### Assignment
Please return every line in the following data that includes the string "brown".

### Data extracts
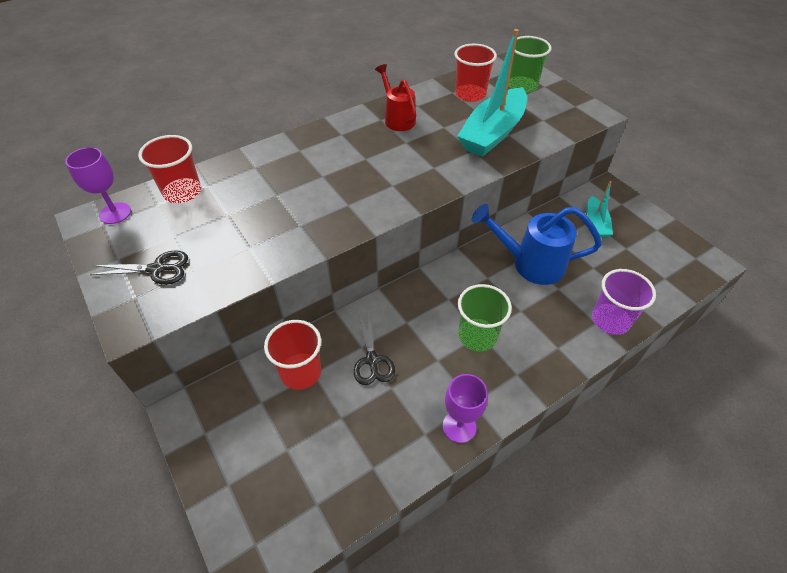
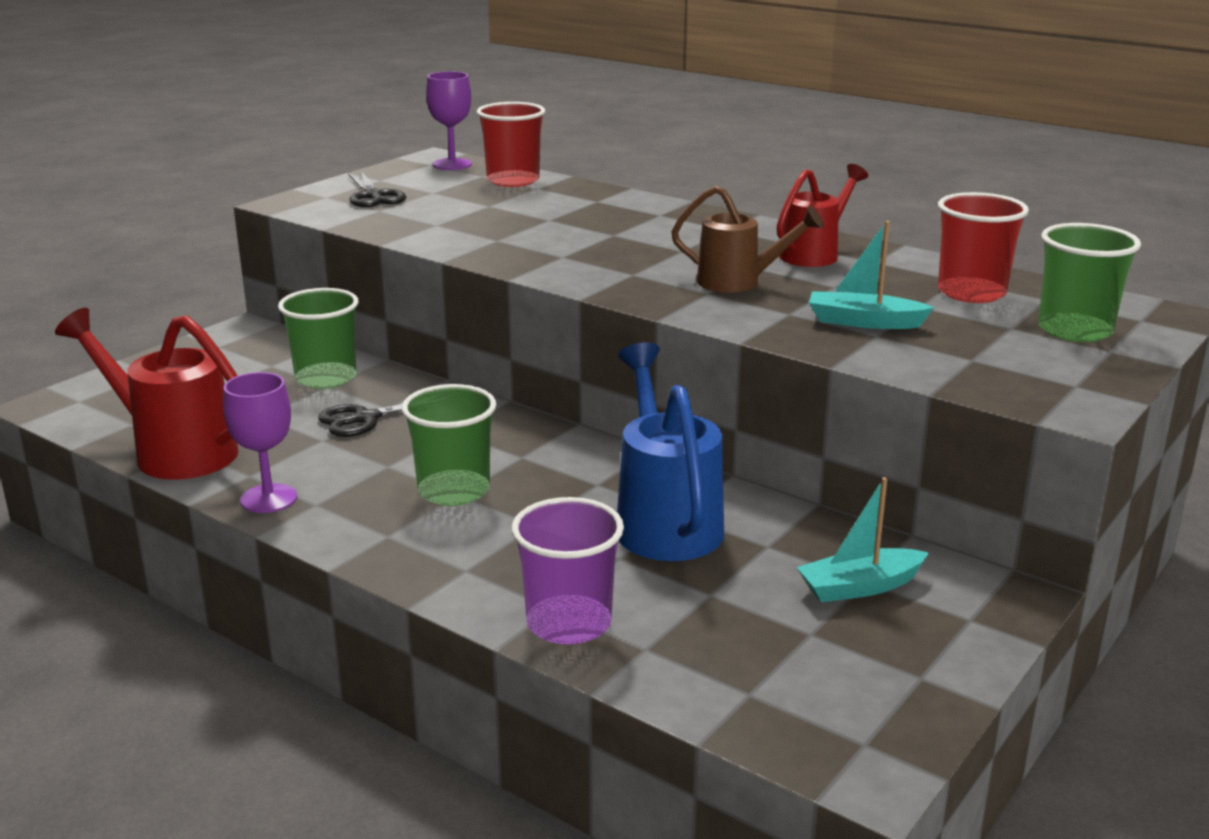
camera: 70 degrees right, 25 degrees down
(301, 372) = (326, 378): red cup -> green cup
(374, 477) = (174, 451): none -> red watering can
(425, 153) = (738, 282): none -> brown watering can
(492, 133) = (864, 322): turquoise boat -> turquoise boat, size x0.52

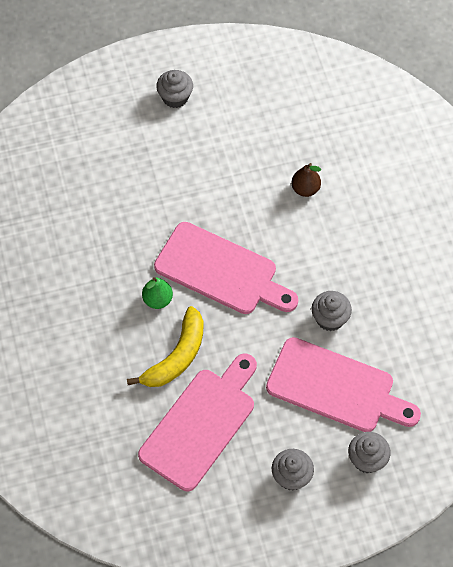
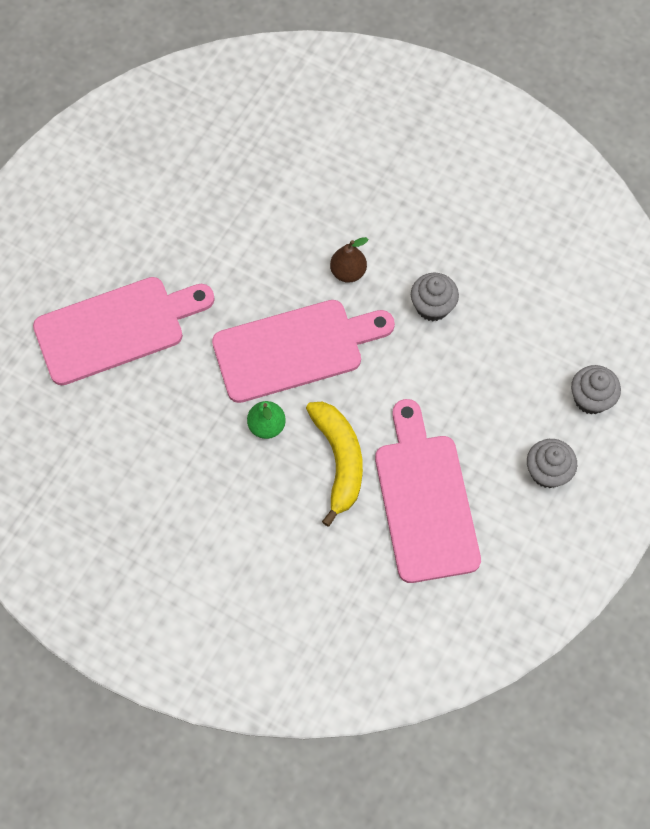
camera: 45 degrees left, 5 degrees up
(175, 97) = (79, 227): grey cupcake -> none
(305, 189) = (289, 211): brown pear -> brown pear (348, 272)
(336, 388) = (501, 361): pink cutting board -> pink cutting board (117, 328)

### Finished exercise
(425, 153) = (738, 282): none -> brown watering can
(305, 189) = (289, 211): brown pear -> brown pear (348, 272)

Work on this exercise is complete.